THE PROBLEM →
Give the records below again with every "absolute pixels" swapped for "image pixels" and all else unchanged. Leave the pictures out of your answer.

EXCERPTED RECORDS →
────

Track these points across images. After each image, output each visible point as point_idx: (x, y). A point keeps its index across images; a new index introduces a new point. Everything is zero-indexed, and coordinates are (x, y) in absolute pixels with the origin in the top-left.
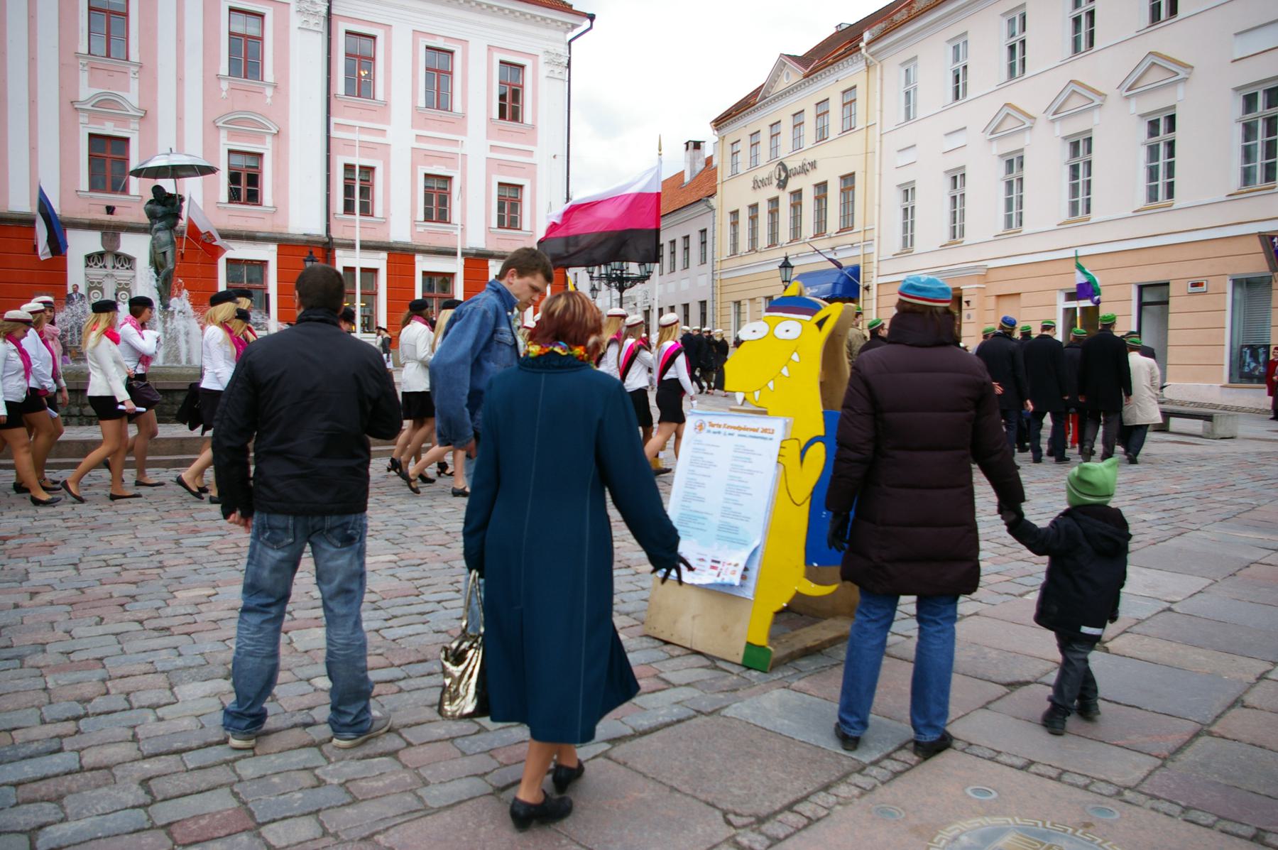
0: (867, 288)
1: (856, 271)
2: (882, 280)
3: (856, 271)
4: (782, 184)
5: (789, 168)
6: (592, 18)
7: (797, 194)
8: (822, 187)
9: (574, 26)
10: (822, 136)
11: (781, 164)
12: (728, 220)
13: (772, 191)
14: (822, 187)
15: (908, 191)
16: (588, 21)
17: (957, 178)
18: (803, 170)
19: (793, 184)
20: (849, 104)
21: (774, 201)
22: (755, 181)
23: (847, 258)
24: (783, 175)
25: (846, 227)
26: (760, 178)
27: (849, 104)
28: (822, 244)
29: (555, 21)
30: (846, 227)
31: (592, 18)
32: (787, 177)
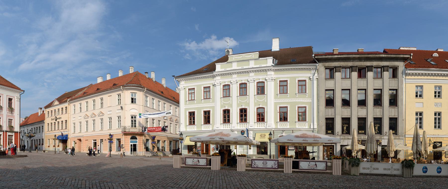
0: (69, 138)
1: (67, 135)
2: (71, 137)
3: (67, 135)
4: (56, 120)
5: (57, 118)
6: (24, 91)
7: (59, 122)
8: (62, 121)
9: (21, 92)
10: (62, 114)
11: (56, 117)
12: (47, 125)
13: (54, 121)
14: (62, 121)
15: (74, 124)
16: (23, 92)
17: (80, 123)
18: (59, 118)
19: (58, 120)
20: (66, 109)
21: (55, 123)
22: (52, 119)
23: (65, 134)
24: (56, 119)
25: (66, 128)
26: (52, 118)
27: (66, 109)
28: (62, 131)
29: (18, 91)
30: (66, 128)
31: (24, 91)
32: (57, 119)
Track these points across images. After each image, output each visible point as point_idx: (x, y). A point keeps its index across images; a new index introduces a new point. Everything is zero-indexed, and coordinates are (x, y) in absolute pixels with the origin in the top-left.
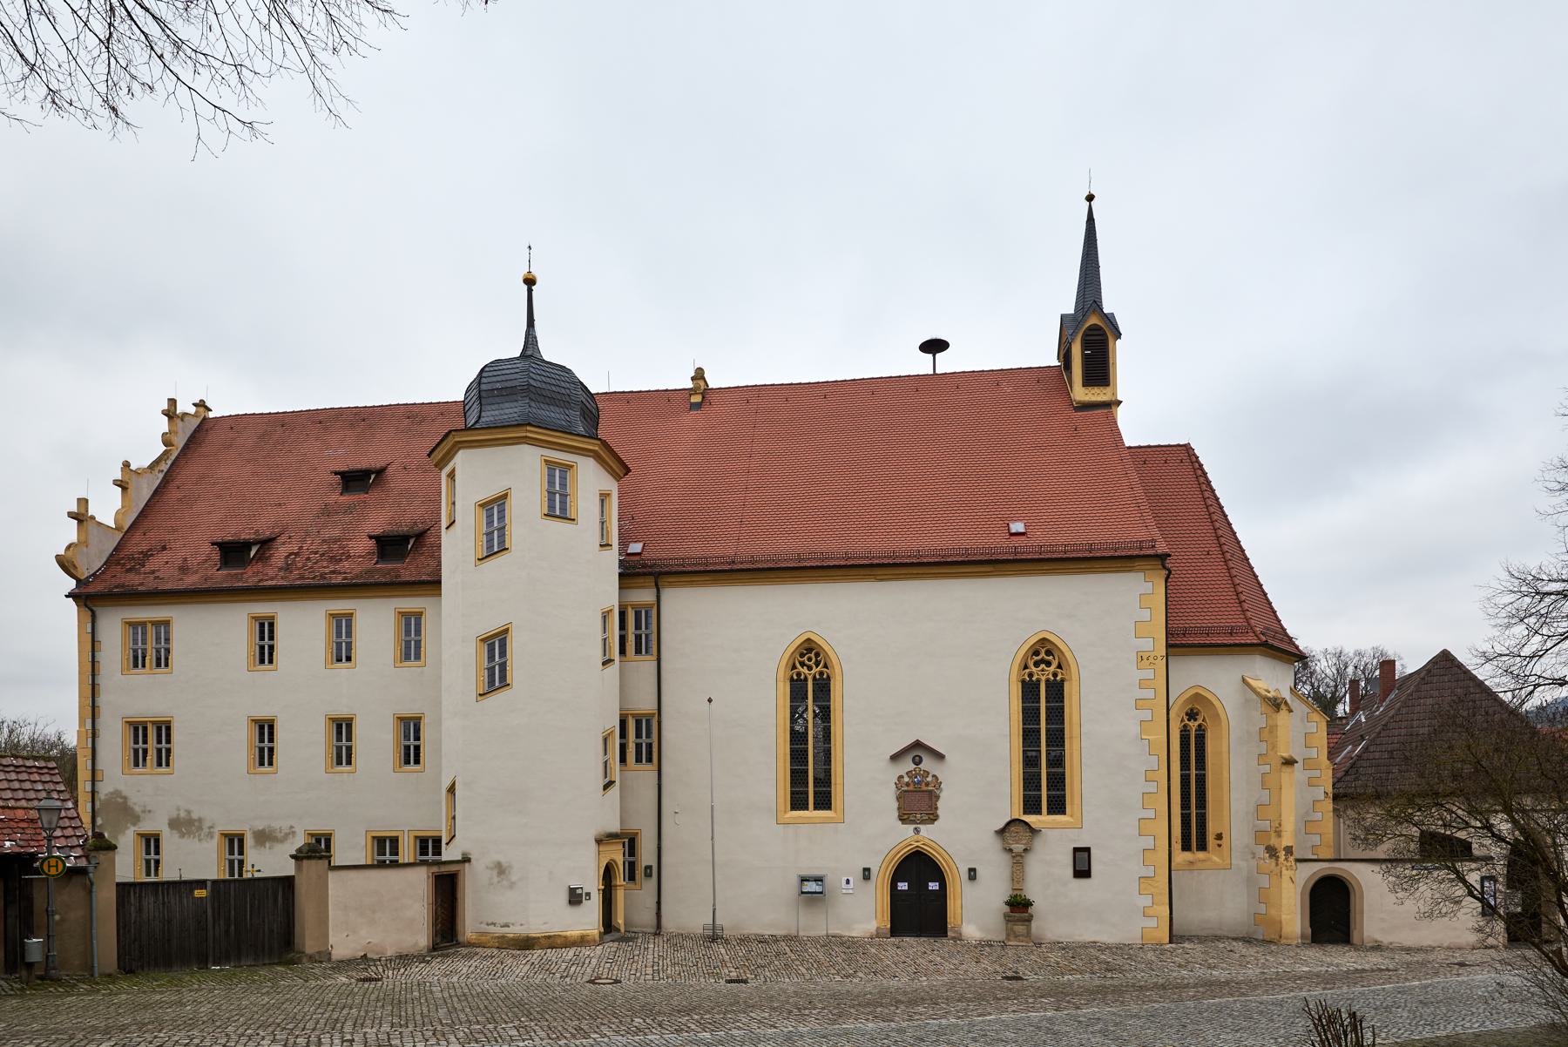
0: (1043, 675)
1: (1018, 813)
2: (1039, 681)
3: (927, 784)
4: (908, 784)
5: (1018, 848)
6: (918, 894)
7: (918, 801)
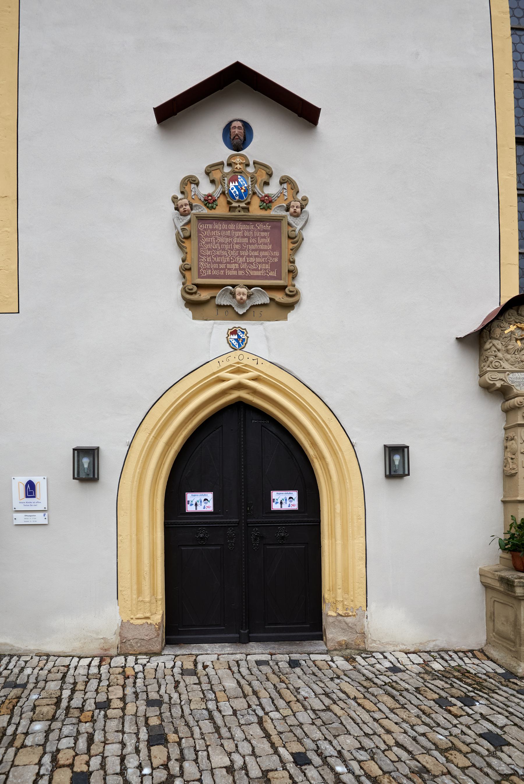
3: (267, 202)
4: (209, 201)
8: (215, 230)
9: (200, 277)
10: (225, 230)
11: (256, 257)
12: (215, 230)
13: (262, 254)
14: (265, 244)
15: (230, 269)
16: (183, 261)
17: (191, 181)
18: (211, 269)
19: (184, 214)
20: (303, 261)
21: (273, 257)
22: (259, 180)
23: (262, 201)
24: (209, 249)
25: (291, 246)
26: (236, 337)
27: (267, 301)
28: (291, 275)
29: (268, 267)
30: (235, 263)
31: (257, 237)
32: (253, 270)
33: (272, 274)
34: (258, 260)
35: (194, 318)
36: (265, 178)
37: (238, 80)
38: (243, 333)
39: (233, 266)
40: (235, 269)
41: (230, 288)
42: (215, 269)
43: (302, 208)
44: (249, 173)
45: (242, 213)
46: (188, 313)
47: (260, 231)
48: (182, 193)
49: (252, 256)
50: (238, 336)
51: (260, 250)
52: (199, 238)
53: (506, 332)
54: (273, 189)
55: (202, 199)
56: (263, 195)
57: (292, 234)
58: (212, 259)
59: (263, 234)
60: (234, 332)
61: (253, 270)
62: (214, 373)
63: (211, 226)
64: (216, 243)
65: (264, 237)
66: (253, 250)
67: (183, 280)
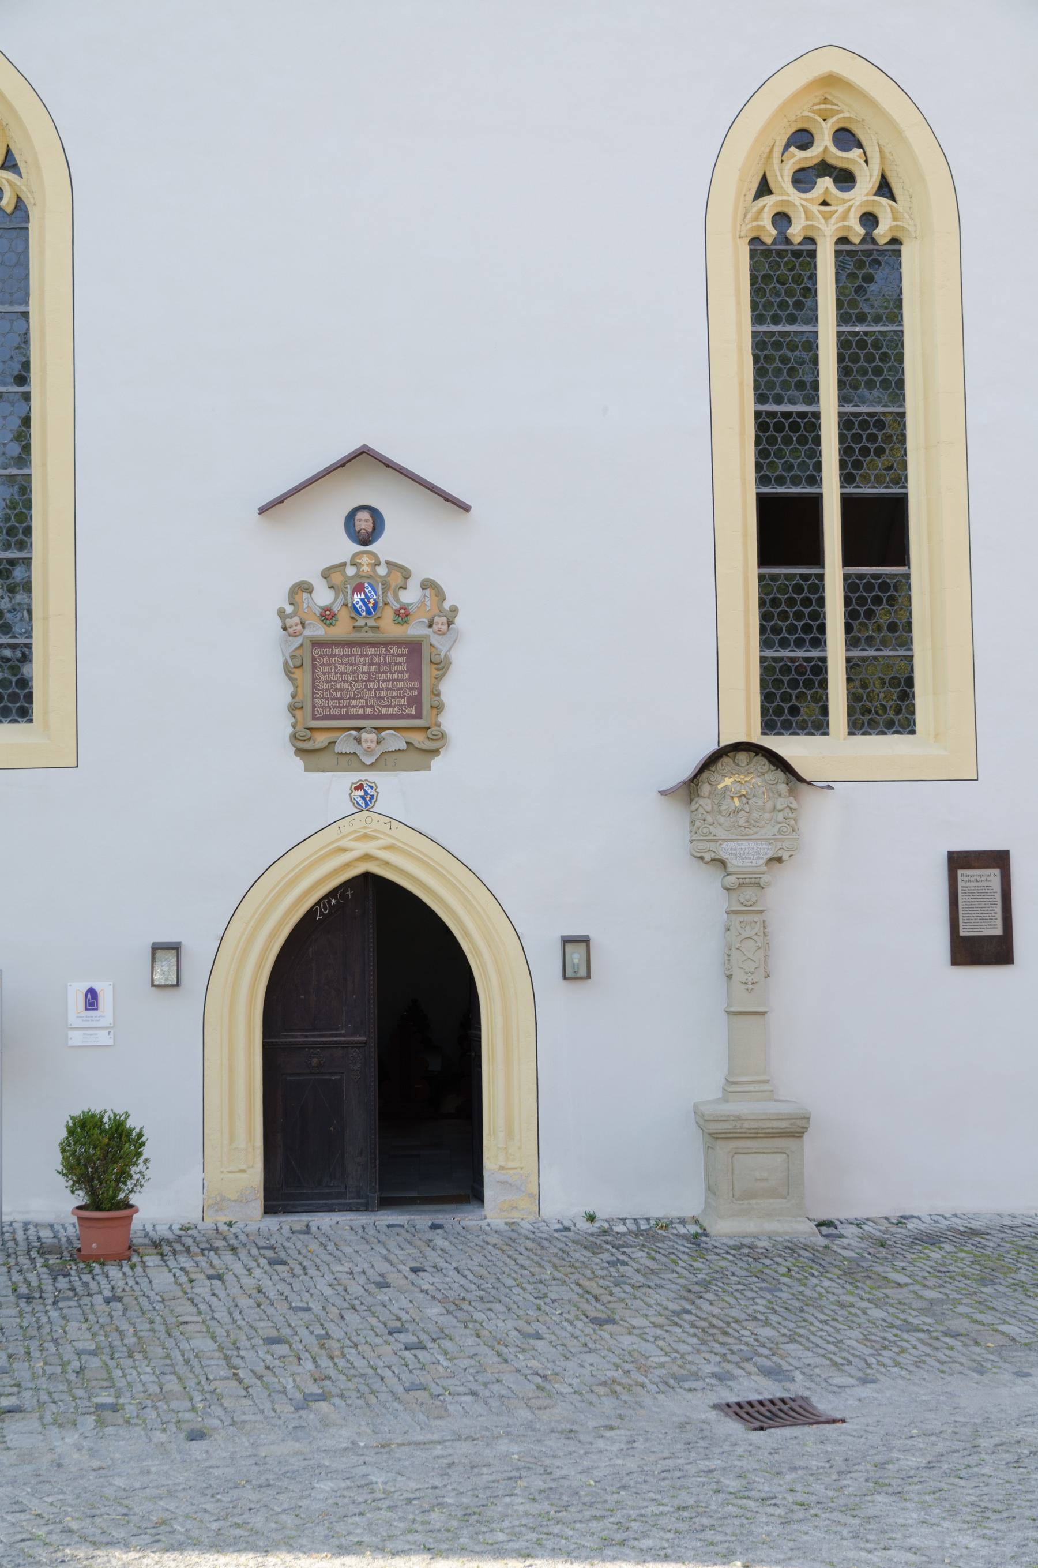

────

SOLUTION TO THIS TASK →
Track these points across images. After each image, output each visible point as point_idx: (x, y). A point keeps its index across images; a new index introduces a new point. Everything is zero-indexed, and coordinates are (x, y) in image pixels with the origin in the top-left.
0: (867, 288)
1: (856, 271)
2: (882, 280)
3: (856, 271)
4: (782, 184)
5: (789, 168)
6: (592, 18)
7: (797, 194)
8: (822, 187)
9: (574, 26)
10: (822, 136)
11: (781, 164)
12: (728, 220)
13: (772, 191)
14: (822, 187)
15: (908, 191)
16: (588, 21)
17: (957, 178)
18: (803, 170)
19: (793, 184)
20: (849, 104)
21: (774, 201)
22: (755, 181)
23: (847, 258)
24: (783, 175)
25: (846, 227)
26: (760, 178)
27: (849, 104)
28: (822, 244)
29: (555, 21)
30: (846, 227)
31: (592, 18)
32: (787, 177)
0: (69, 138)
1: (67, 135)
2: (71, 137)
3: (67, 135)
4: (56, 120)
5: (57, 118)
6: (24, 91)
7: (59, 122)
8: (62, 121)
9: (21, 92)
10: (62, 114)
11: (56, 117)
12: (47, 125)
13: (54, 121)
14: (62, 121)
15: (74, 124)
16: (23, 92)
17: (80, 123)
18: (59, 118)
19: (58, 120)
20: (66, 109)
21: (55, 123)
22: (52, 119)
23: (65, 134)
24: (56, 119)
25: (66, 128)
26: (52, 118)
27: (66, 109)
28: (62, 131)
29: (18, 91)
30: (66, 128)
31: (24, 91)
32: (57, 119)
Track these points across images. After each image, output each visible point as point_idx: (x, y). A point keeps its index across images; a new index introduces a new point. Everything is zero-indexed, and coordinates are (x, y) in image pixels with the origin in the top-left.
0: (1043, 675)
1: (1018, 813)
2: (1039, 681)
3: (927, 784)
4: (908, 784)
5: (1018, 848)
6: (918, 894)
7: (918, 801)
3: (267, 202)
4: (209, 201)
8: (215, 230)
9: (200, 277)
10: (225, 230)
11: (256, 257)
12: (215, 230)
13: (262, 254)
14: (265, 244)
15: (230, 269)
16: (183, 261)
17: (191, 181)
18: (211, 269)
19: (184, 214)
20: (303, 261)
21: (273, 257)
22: (259, 180)
23: (262, 201)
24: (209, 249)
25: (291, 246)
26: (236, 337)
27: (267, 301)
28: (291, 275)
29: (268, 267)
30: (235, 263)
31: (257, 237)
32: (253, 270)
33: (272, 274)
34: (258, 260)
35: (194, 318)
36: (265, 178)
37: (238, 80)
38: (243, 333)
39: (233, 266)
40: (235, 269)
41: (230, 288)
42: (215, 269)
43: (302, 208)
44: (249, 173)
45: (242, 213)
46: (188, 313)
47: (260, 231)
48: (182, 193)
49: (252, 256)
50: (238, 336)
51: (260, 250)
52: (199, 238)
53: (506, 332)
54: (273, 189)
55: (202, 199)
56: (263, 195)
57: (292, 234)
58: (212, 259)
59: (263, 234)
60: (234, 332)
61: (253, 270)
62: (214, 373)
63: (211, 226)
64: (216, 243)
65: (264, 237)
66: (253, 250)
67: (183, 280)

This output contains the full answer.